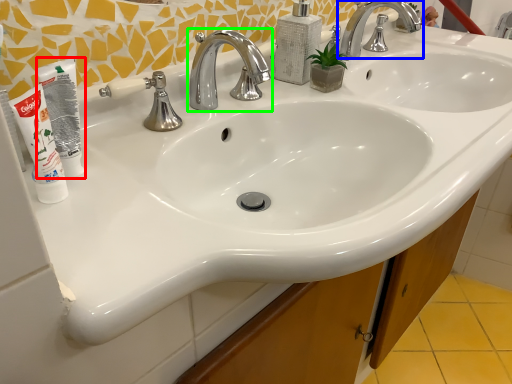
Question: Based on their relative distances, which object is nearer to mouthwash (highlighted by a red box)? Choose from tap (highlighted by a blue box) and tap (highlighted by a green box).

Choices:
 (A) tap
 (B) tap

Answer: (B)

---

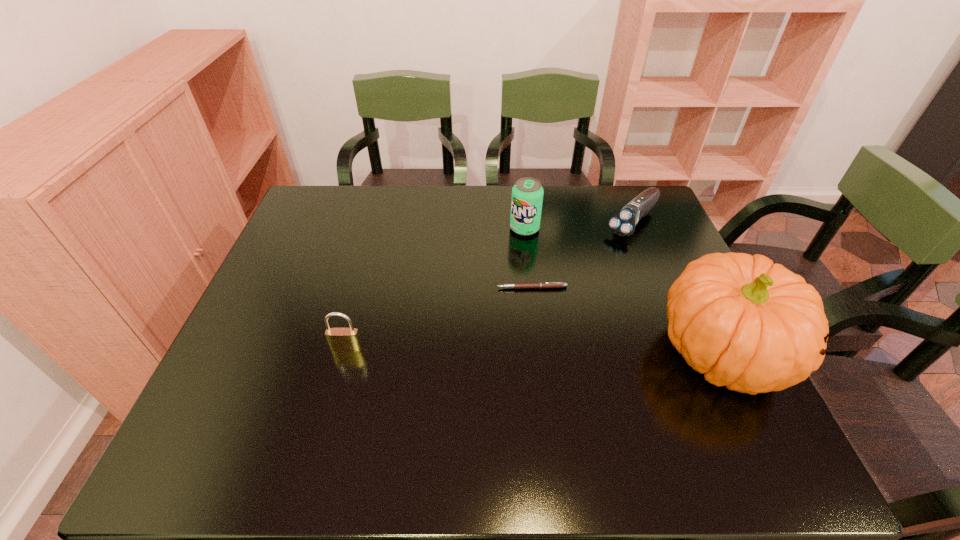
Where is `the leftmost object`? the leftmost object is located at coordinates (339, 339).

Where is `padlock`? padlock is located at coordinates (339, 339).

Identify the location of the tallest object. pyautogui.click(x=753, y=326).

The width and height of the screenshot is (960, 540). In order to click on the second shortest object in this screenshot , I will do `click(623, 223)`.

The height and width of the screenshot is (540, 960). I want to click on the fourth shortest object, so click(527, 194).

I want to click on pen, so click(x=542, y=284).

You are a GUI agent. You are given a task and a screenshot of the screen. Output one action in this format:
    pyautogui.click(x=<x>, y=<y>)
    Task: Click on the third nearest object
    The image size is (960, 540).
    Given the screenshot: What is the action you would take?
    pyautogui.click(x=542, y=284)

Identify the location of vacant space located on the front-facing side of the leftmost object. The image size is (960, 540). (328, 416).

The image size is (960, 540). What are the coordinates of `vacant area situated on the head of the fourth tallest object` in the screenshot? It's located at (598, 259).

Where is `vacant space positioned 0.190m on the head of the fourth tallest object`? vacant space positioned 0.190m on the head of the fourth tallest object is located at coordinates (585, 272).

» GOAL OF THE EXERCISE:
Could you switch "vacant" to "empty" everywhere in the rows, starting at the line that has "You are a GUI" and stopping after the line that has "coordinates (585, 272).", and return only those lines with nothing else changed?

» TASK RESULT:
You are a GUI agent. You are given a task and a screenshot of the screen. Output one action in this format:
    pyautogui.click(x=<x>, y=<y>)
    Task: Click on the third nearest object
    The image size is (960, 540).
    Given the screenshot: What is the action you would take?
    pyautogui.click(x=542, y=284)

Identify the location of empty space located on the front-facing side of the leftmost object. The image size is (960, 540). (328, 416).

The image size is (960, 540). What are the coordinates of `empty area situated on the head of the fourth tallest object` in the screenshot? It's located at (598, 259).

Where is `empty space positioned 0.190m on the head of the fourth tallest object`? empty space positioned 0.190m on the head of the fourth tallest object is located at coordinates (585, 272).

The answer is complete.